Print the line containing "pink eraser [400,443,472,511]" and every later line of the records. Keep each one exactly as given, ending with the last.

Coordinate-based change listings
--*--
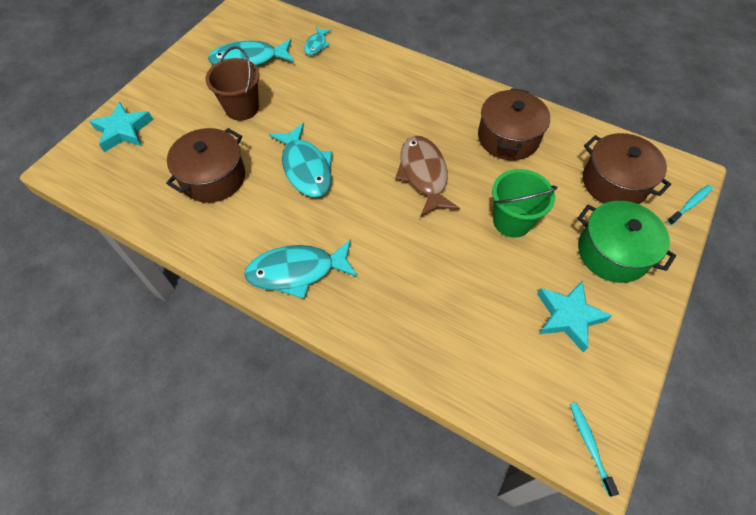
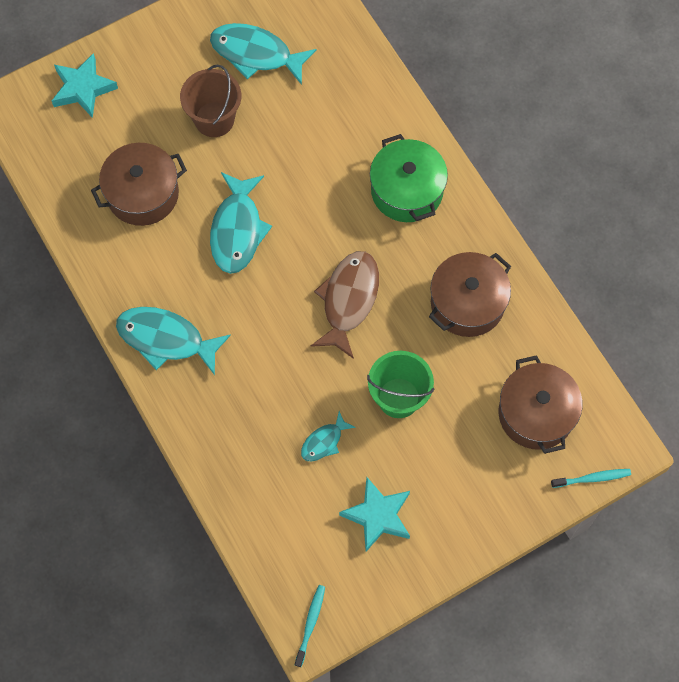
camera: 30 degrees right, 10 degrees up
turquoise fish [304,27,332,55] -> turquoise fish moved to [301,411,356,461]
green pot [578,201,676,283] -> green pot moved to [370,134,448,222]

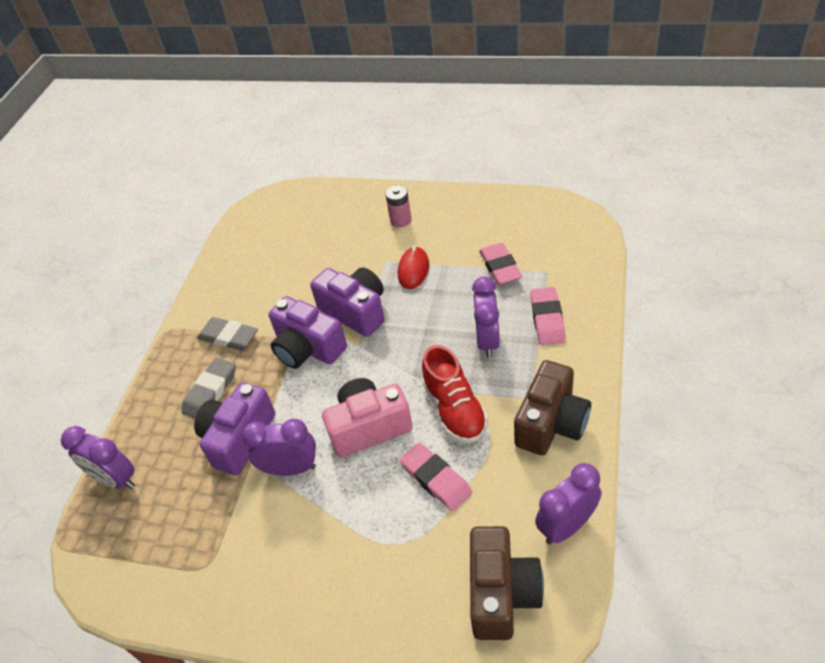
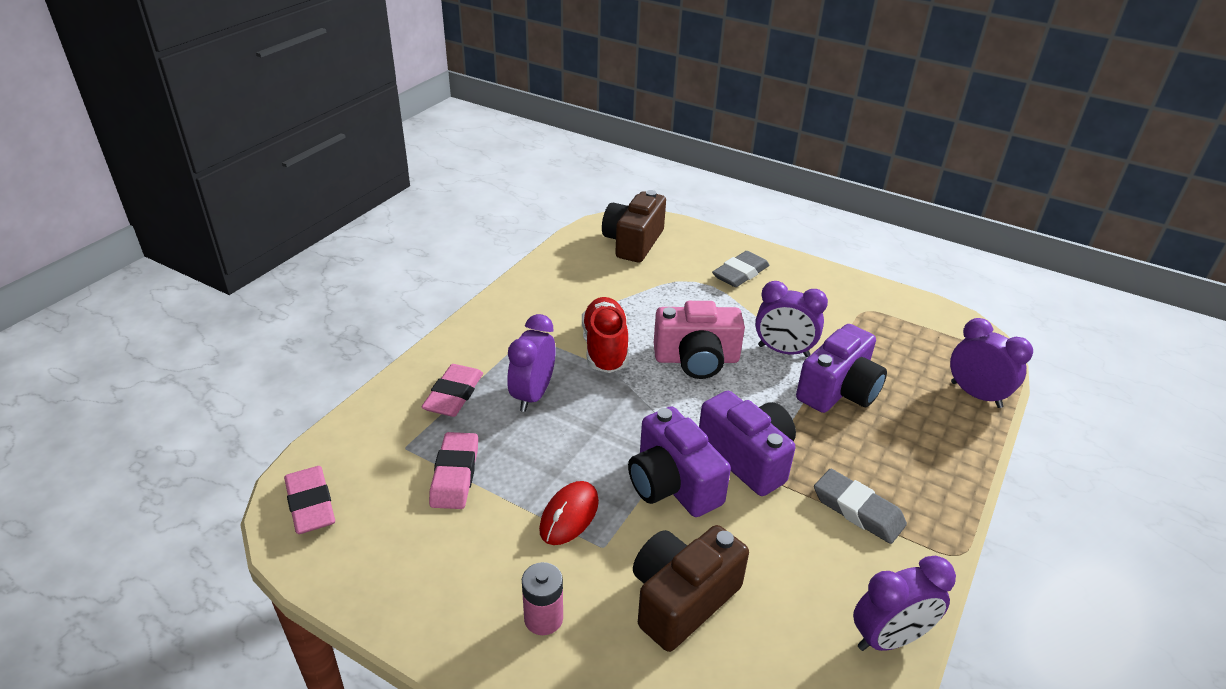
camera: 170 degrees left, 10 degrees down
grey eraser [182,358,236,419] -> grey eraser moved to [712,251,769,287]
pink eraser [400,443,472,511] -> pink eraser moved to [284,466,335,534]
brown camera [514,360,591,455] -> brown camera moved to [633,525,749,652]
purple clock [535,463,602,545] -> purple clock moved to [853,555,956,651]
--*--
■ Answer space ■
pink eraser [400,443,472,511] -> pink eraser moved to [284,466,335,534]
brown camera [514,360,591,455] -> brown camera moved to [633,525,749,652]
purple clock [535,463,602,545] -> purple clock moved to [853,555,956,651]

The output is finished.